INPUT DATA:
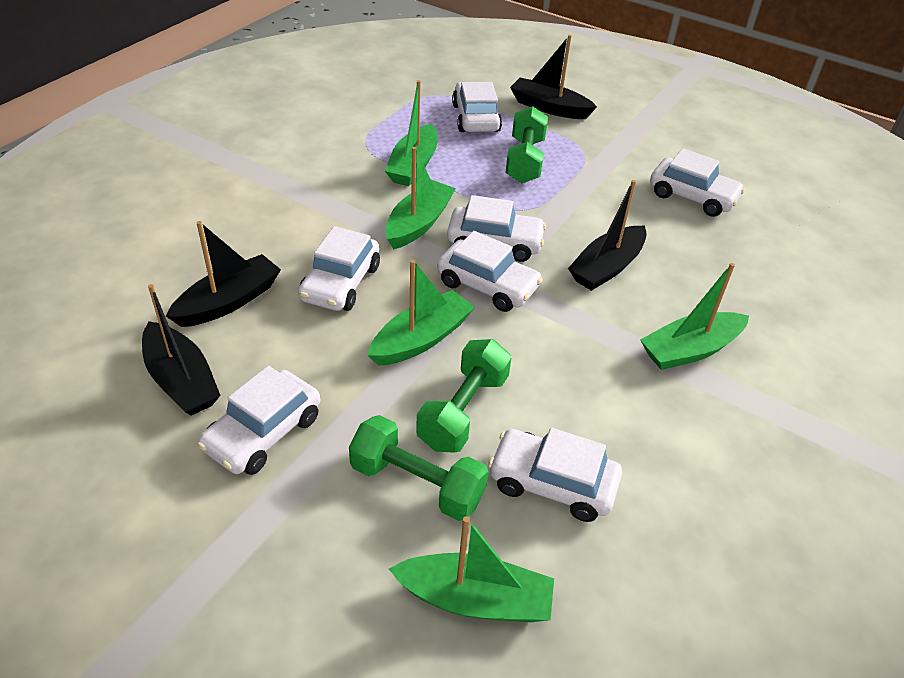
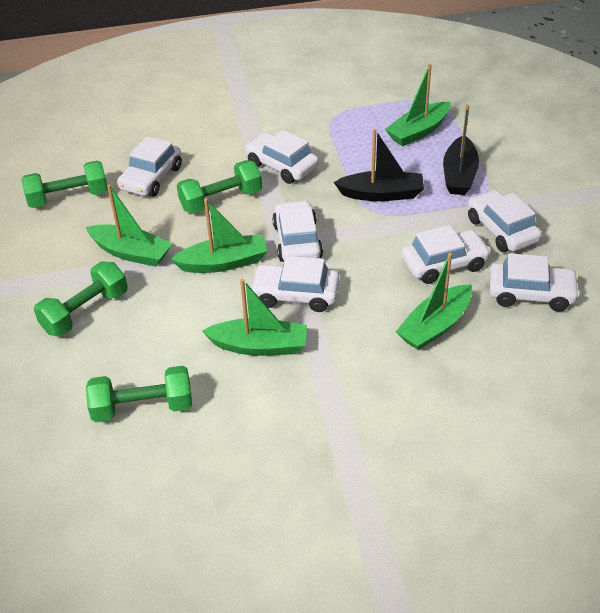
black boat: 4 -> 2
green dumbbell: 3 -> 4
---
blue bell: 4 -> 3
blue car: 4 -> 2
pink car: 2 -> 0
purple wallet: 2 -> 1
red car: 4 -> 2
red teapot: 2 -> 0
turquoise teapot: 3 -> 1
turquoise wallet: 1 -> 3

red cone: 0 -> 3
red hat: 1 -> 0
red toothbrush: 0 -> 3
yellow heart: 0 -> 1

TASK DIRECTIONS:
Pull every line containing "turquoise" from the entries above and copy it.

RESULT:
turquoise teapot: 3 -> 1
turquoise wallet: 1 -> 3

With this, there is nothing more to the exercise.